Content starts

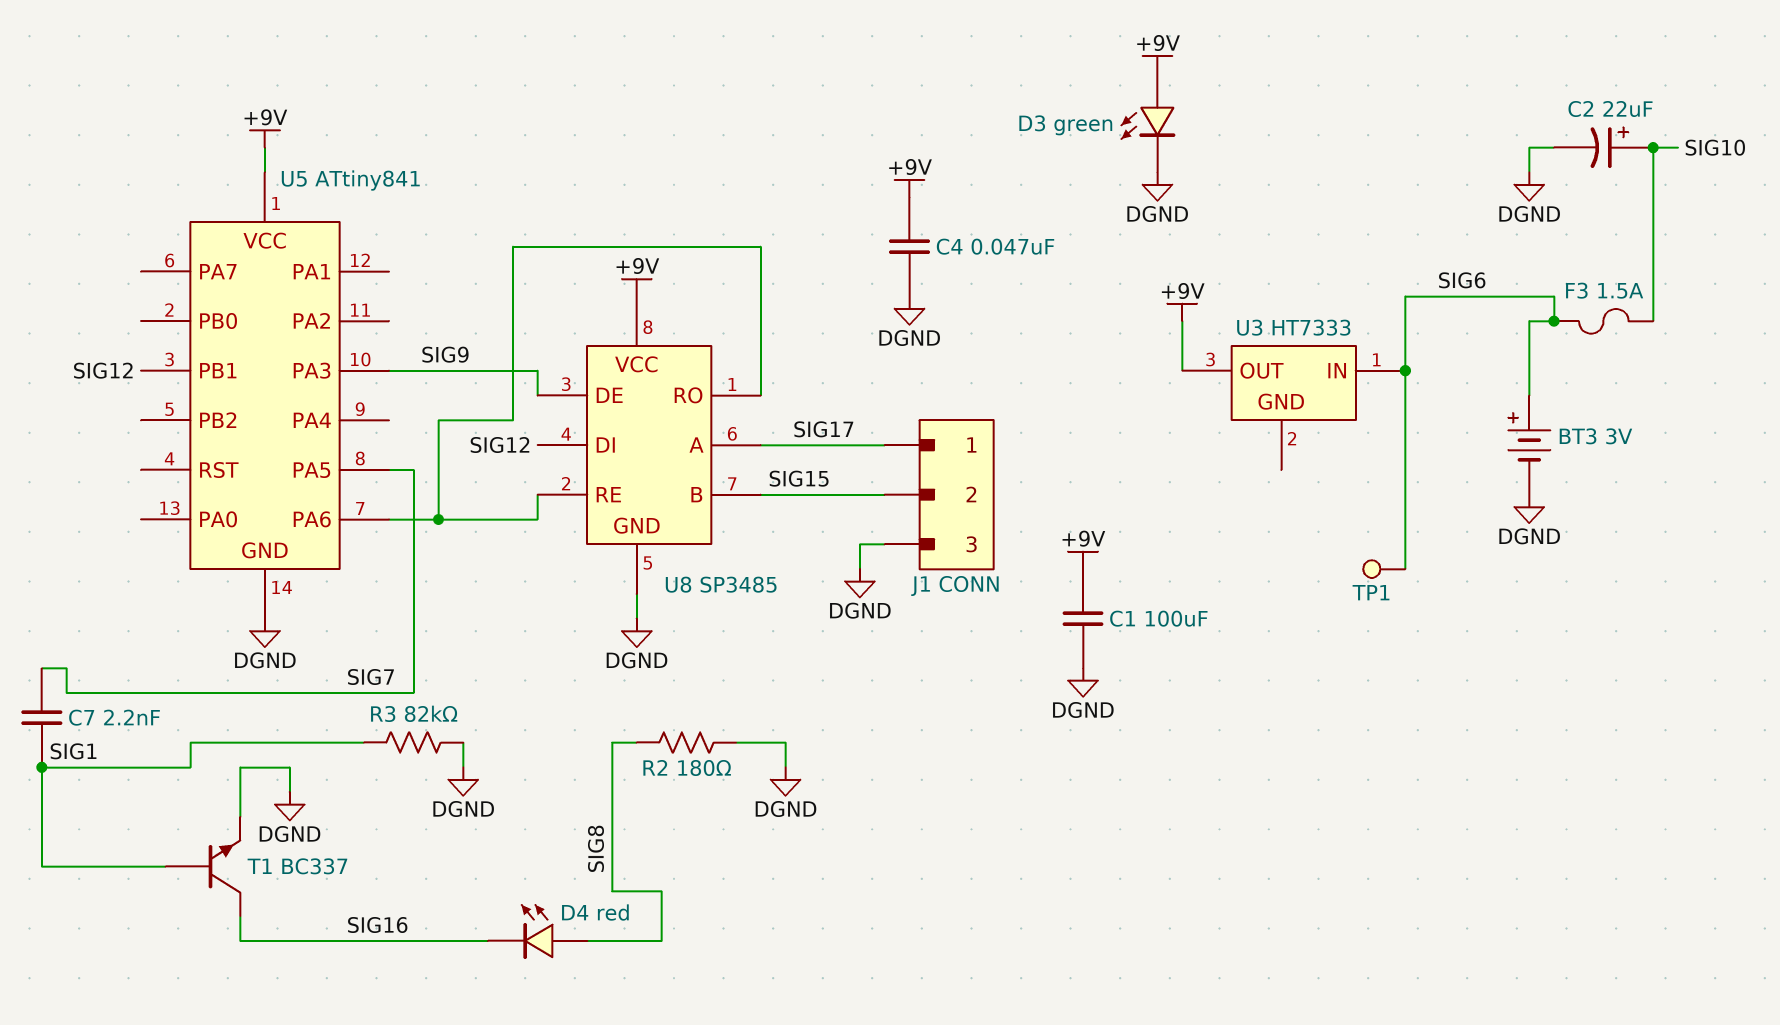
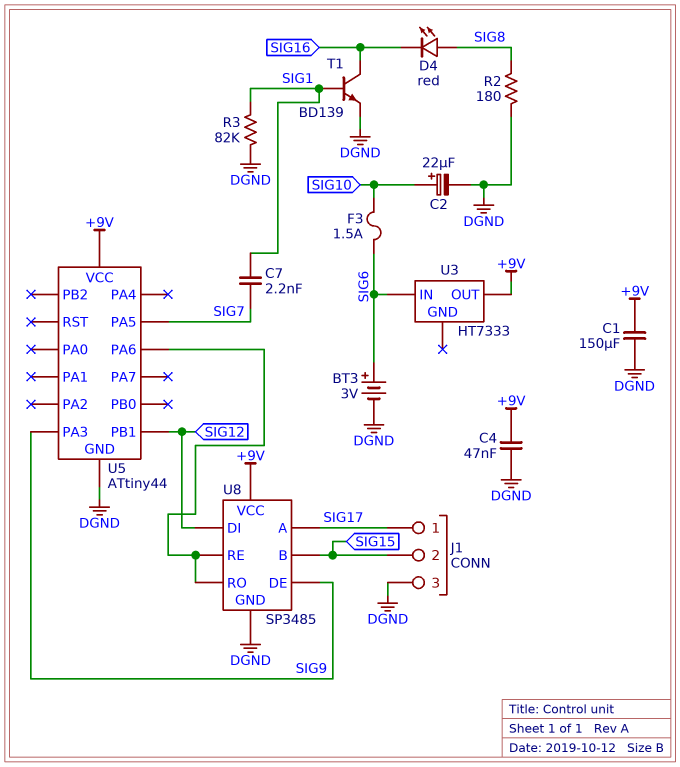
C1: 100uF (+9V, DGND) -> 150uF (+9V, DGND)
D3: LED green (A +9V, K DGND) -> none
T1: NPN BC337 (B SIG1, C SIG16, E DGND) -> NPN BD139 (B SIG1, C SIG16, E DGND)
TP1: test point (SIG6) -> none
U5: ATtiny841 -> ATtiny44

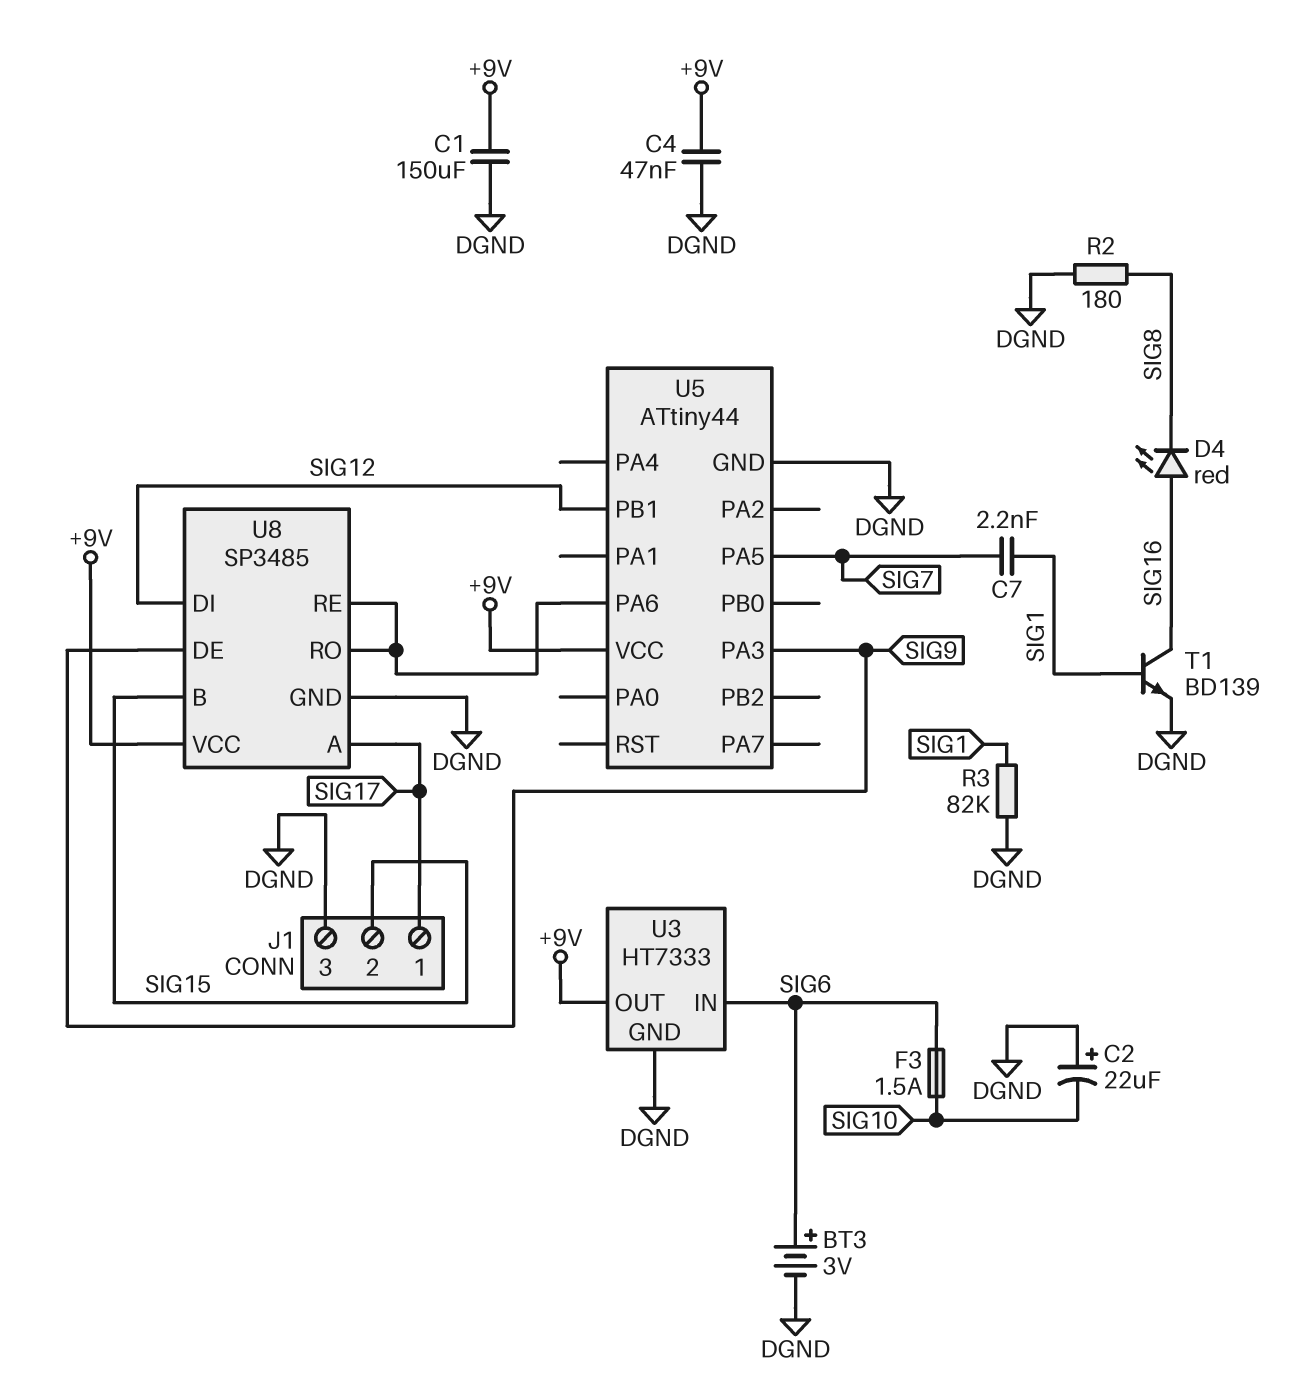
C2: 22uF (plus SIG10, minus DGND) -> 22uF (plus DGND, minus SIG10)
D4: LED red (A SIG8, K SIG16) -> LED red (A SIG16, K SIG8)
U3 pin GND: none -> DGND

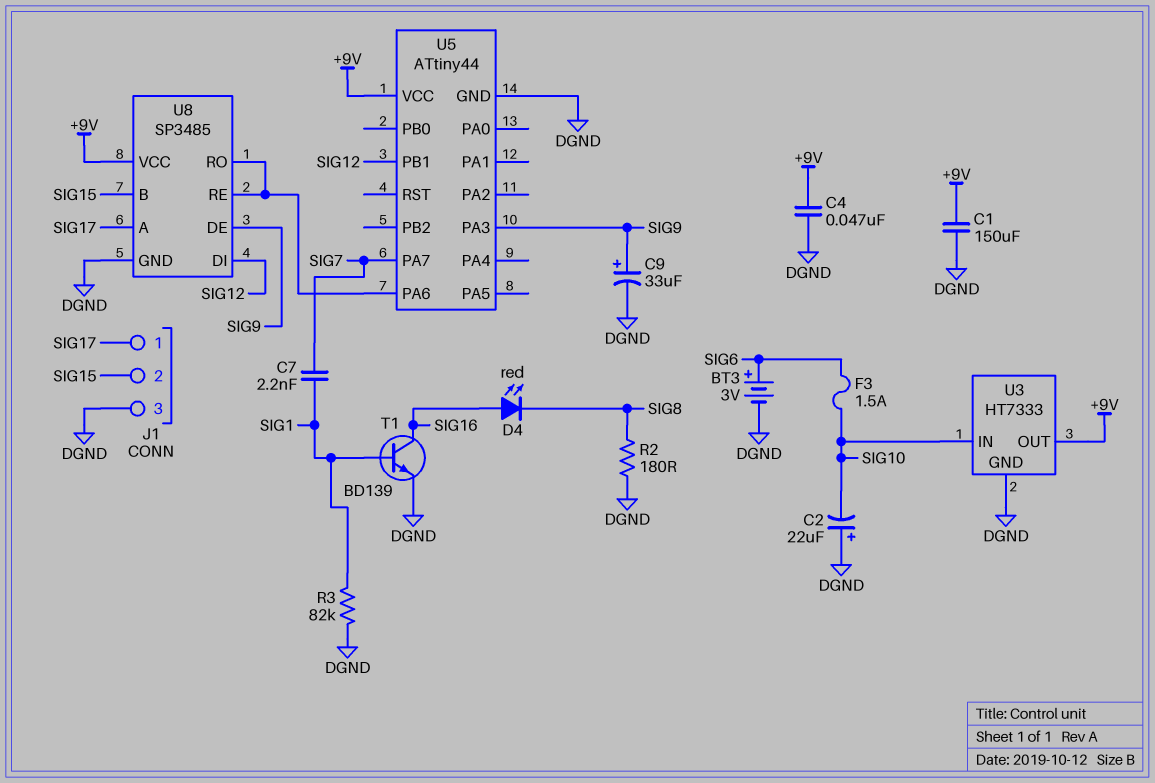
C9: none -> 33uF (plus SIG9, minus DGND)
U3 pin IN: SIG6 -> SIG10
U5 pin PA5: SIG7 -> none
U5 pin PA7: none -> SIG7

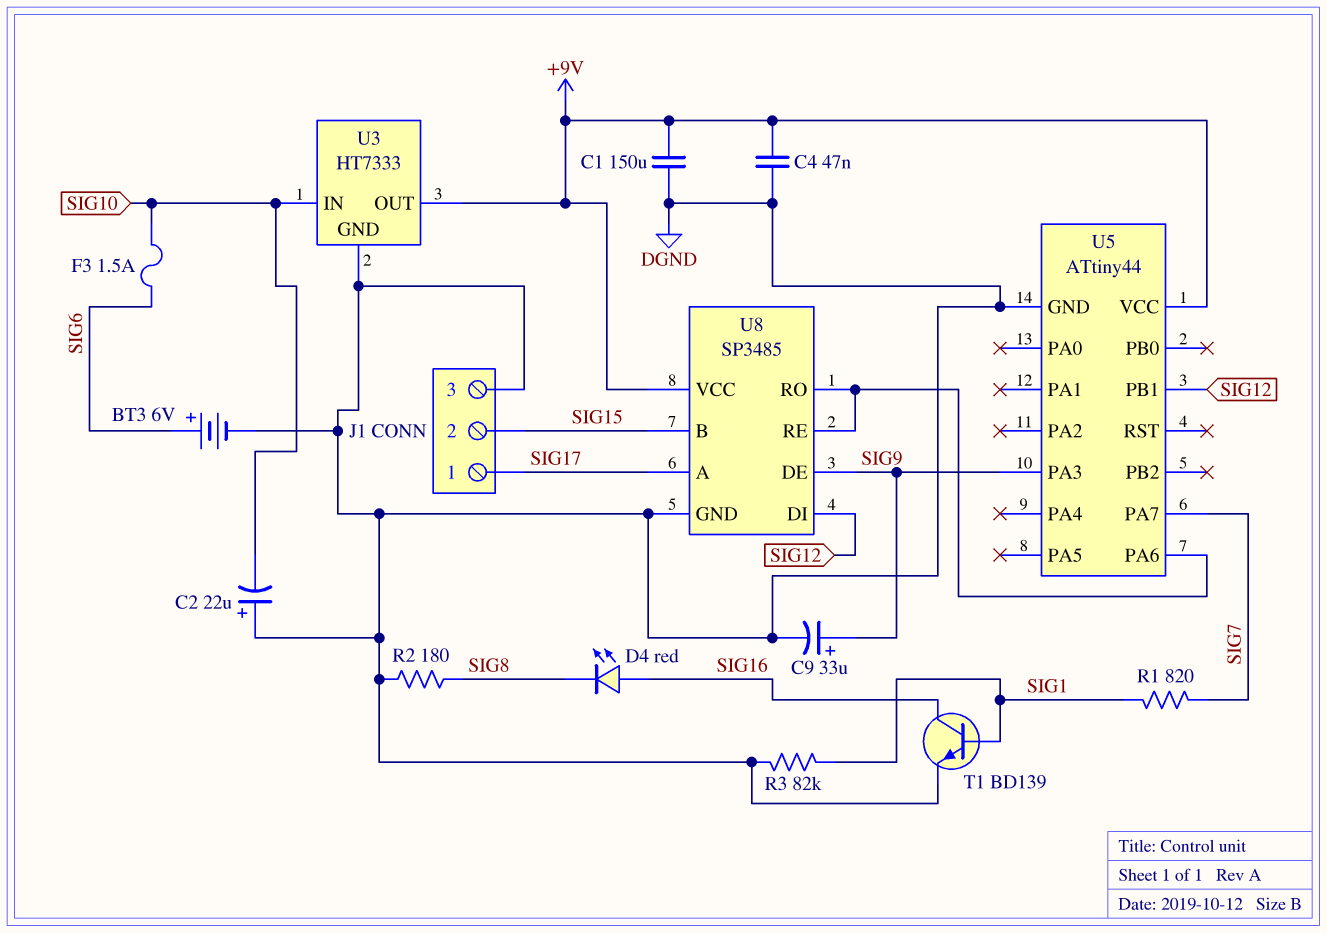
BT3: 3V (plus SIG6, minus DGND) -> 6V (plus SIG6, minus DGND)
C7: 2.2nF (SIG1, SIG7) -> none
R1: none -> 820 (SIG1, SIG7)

Content ends

• Problem:
Starting with the line that contains "TP1: test point (SIG6) -> none", copy every line word for word through the end of the listing above, but leave out the pictures.

• Reply to the exercise:
TP1: test point (SIG6) -> none
U5: ATtiny841 -> ATtiny44

C2: 22uF (plus SIG10, minus DGND) -> 22uF (plus DGND, minus SIG10)
D4: LED red (A SIG8, K SIG16) -> LED red (A SIG16, K SIG8)
U3 pin GND: none -> DGND

C9: none -> 33uF (plus SIG9, minus DGND)
U3 pin IN: SIG6 -> SIG10
U5 pin PA5: SIG7 -> none
U5 pin PA7: none -> SIG7

BT3: 3V (plus SIG6, minus DGND) -> 6V (plus SIG6, minus DGND)
C7: 2.2nF (SIG1, SIG7) -> none
R1: none -> 820 (SIG1, SIG7)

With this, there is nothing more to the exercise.